- RECORDED INFORMATION
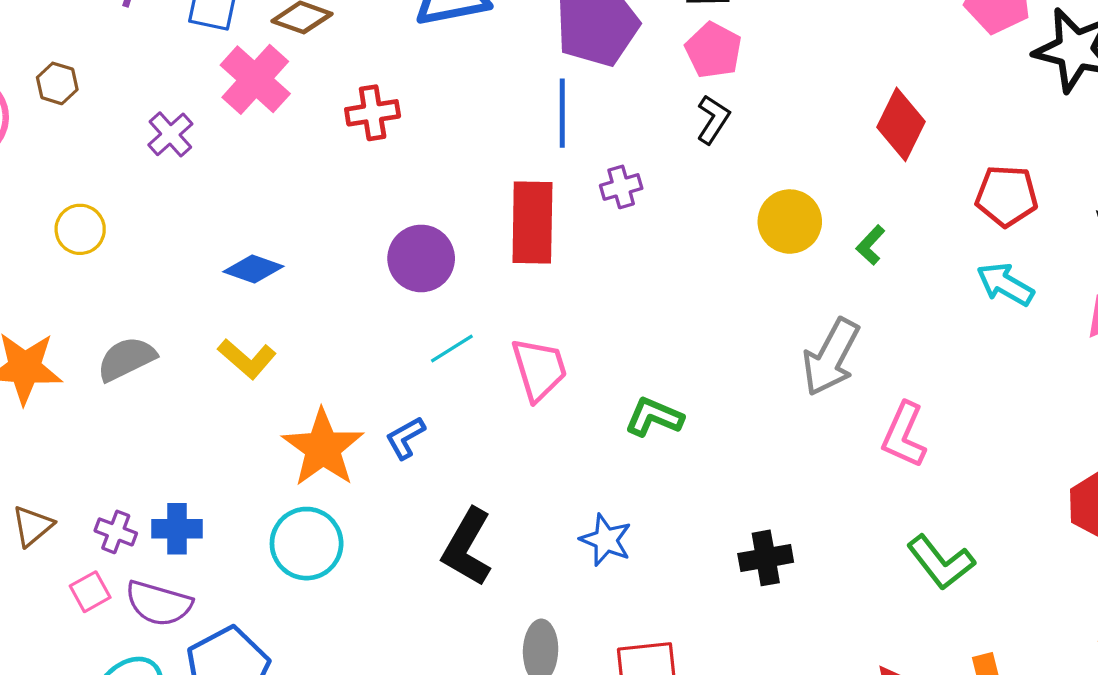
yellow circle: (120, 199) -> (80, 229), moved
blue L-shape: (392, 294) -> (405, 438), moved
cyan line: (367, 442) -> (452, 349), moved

==

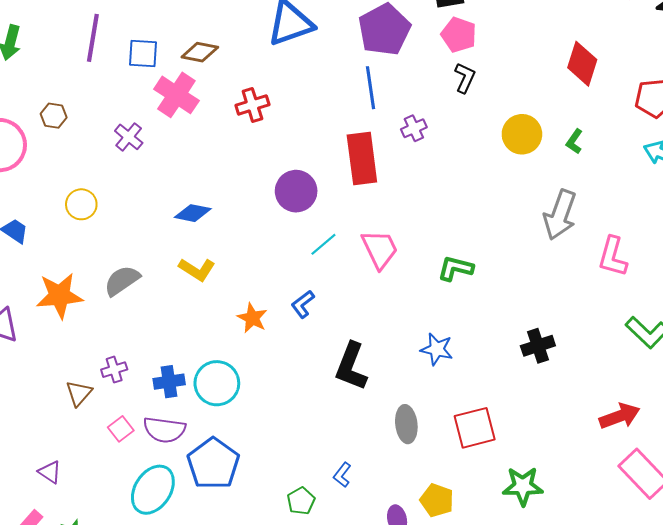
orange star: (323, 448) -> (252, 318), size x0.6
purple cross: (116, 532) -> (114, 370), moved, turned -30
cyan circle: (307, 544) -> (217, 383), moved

...

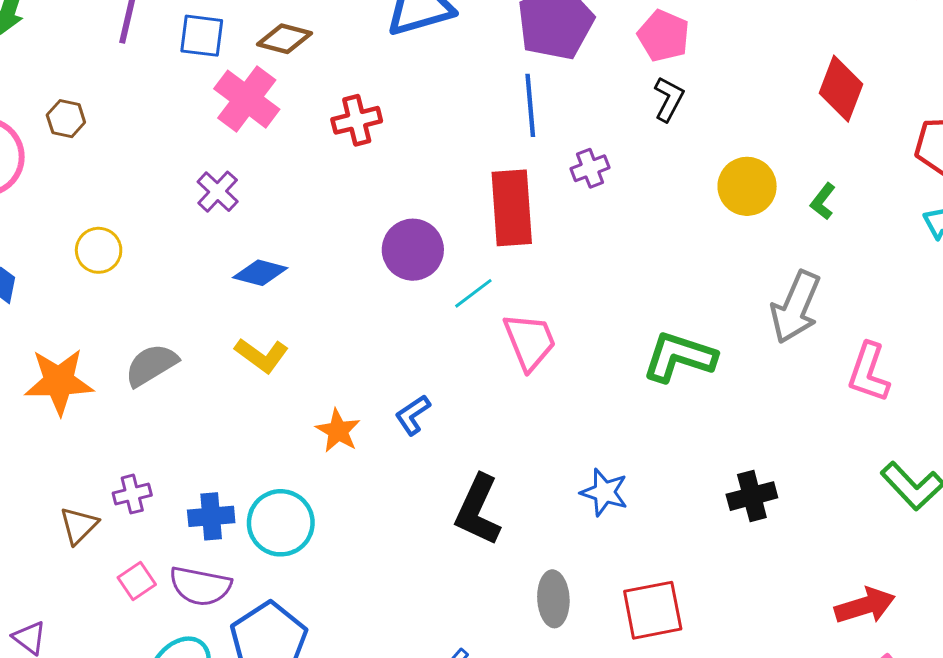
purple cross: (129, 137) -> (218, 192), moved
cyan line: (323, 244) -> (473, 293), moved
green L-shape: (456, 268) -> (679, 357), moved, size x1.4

- WORK TO COMPLETE
Where the data above reaches the line holding "yellow circle: (120, 199) -> (80, 229), moved", begin printing, and stop after the line holding "cyan line: (367, 442) -> (452, 349), moved". Each line must be reproduced exactly, with nothing else added.

- RESULT OF THE EXERCISE
yellow circle: (120, 199) -> (80, 229), moved
blue L-shape: (392, 294) -> (405, 438), moved
cyan line: (367, 442) -> (452, 349), moved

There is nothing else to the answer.